## EXERCISE
The range starts at the line containing "TFT2 pin SDI: 10 -> 14" and ends at the last line of the records below. Reproduce those lines exactly.

Modification records
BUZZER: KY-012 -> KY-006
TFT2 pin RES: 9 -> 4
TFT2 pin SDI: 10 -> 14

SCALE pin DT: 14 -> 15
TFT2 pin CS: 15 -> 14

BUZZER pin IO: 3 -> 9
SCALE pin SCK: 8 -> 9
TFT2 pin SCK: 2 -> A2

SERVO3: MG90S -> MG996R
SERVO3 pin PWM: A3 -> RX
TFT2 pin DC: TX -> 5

## SOLUTION FOR THIS TASK
TFT2 pin SDI: 10 -> 14

SCALE pin DT: 14 -> 15
TFT2 pin CS: 15 -> 14

BUZZER pin IO: 3 -> 9
SCALE pin SCK: 8 -> 9
TFT2 pin SCK: 2 -> A2

SERVO3: MG90S -> MG996R
SERVO3 pin PWM: A3 -> RX
TFT2 pin DC: TX -> 5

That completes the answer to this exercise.